**Instructions to follow**
In your transcription, keep every record exact and leave out the pictures.

── Extracted entries ──

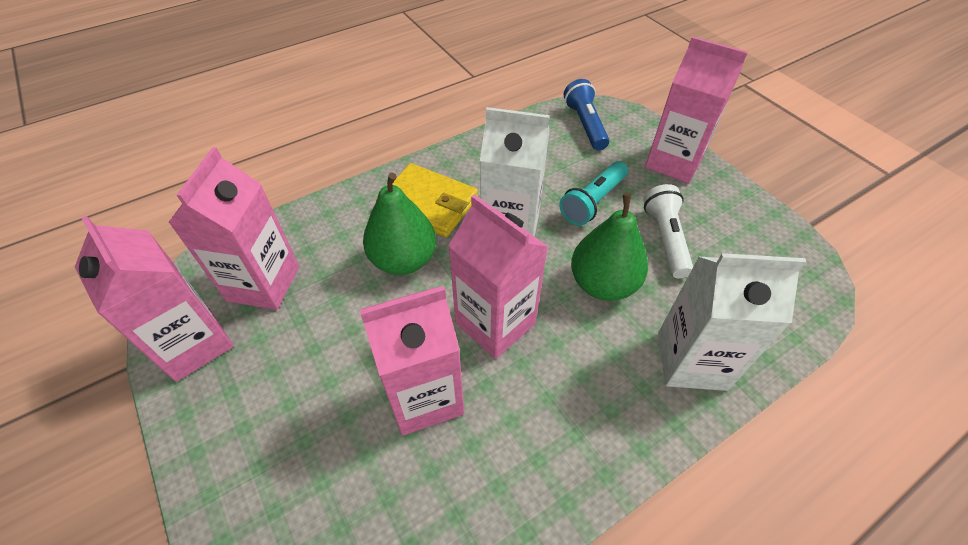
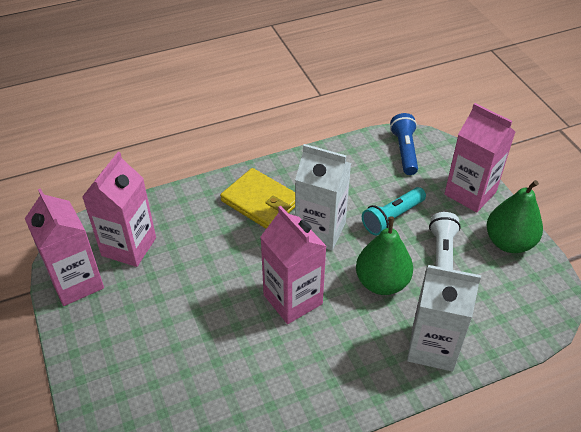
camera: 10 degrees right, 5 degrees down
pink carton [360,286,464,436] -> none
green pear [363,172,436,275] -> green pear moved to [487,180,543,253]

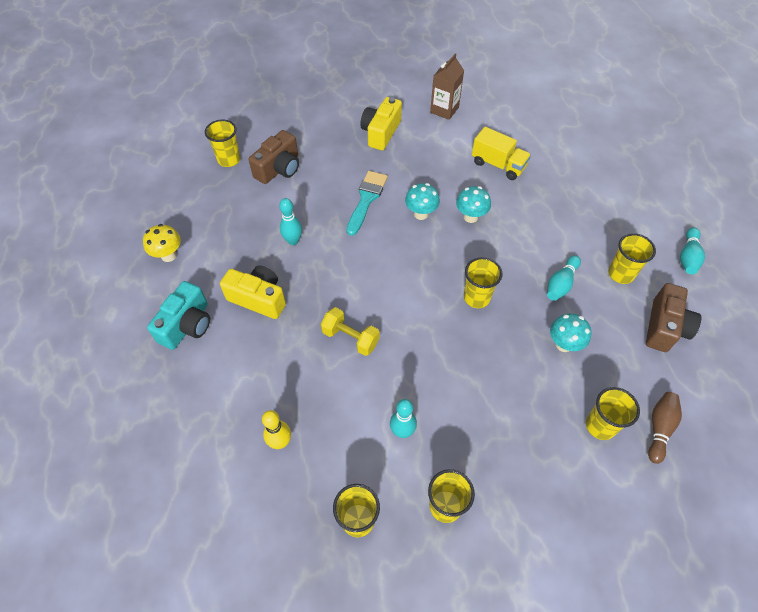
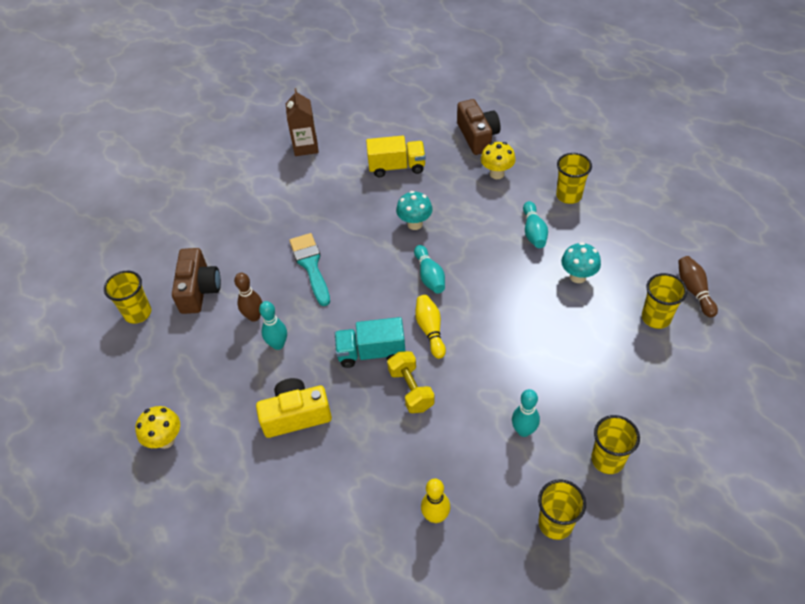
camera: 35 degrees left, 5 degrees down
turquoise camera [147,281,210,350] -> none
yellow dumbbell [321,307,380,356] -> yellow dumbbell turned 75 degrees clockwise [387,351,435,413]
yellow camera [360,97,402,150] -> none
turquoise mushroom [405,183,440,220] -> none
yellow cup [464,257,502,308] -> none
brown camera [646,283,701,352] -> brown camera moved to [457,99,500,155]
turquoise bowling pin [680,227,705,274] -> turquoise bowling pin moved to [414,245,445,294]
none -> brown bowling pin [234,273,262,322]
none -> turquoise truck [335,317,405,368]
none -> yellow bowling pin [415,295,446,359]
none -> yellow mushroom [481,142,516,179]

───

**Expected output**
camera: 10 degrees right, 5 degrees down
pink carton [360,286,464,436] -> none
green pear [363,172,436,275] -> green pear moved to [487,180,543,253]

camera: 35 degrees left, 5 degrees down
turquoise camera [147,281,210,350] -> none
yellow dumbbell [321,307,380,356] -> yellow dumbbell turned 75 degrees clockwise [387,351,435,413]
yellow camera [360,97,402,150] -> none
turquoise mushroom [405,183,440,220] -> none
yellow cup [464,257,502,308] -> none
brown camera [646,283,701,352] -> brown camera moved to [457,99,500,155]
turquoise bowling pin [680,227,705,274] -> turquoise bowling pin moved to [414,245,445,294]
none -> brown bowling pin [234,273,262,322]
none -> turquoise truck [335,317,405,368]
none -> yellow bowling pin [415,295,446,359]
none -> yellow mushroom [481,142,516,179]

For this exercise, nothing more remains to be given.